> Problem requirements: Please reproduce the records below word for word, leaving the pictures out of your answer.

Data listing
__________

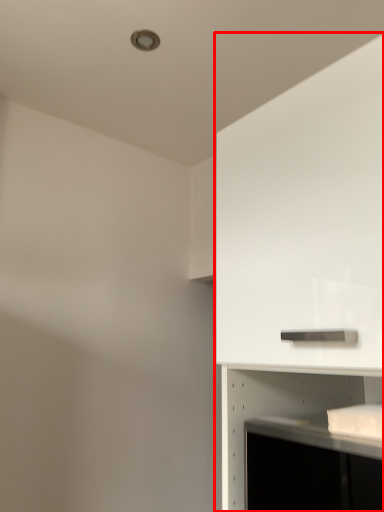
Question: Where is cabinetry (annotated by the red box) located in relation to shelf in the image?

Choices:
 (A) left
 (B) right

Answer: (B)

__________

> Task result:
Question: Where is cabinetry (annotated by the red box) located in relation to shelf in the image?

Choices:
 (A) left
 (B) right

Answer: (B)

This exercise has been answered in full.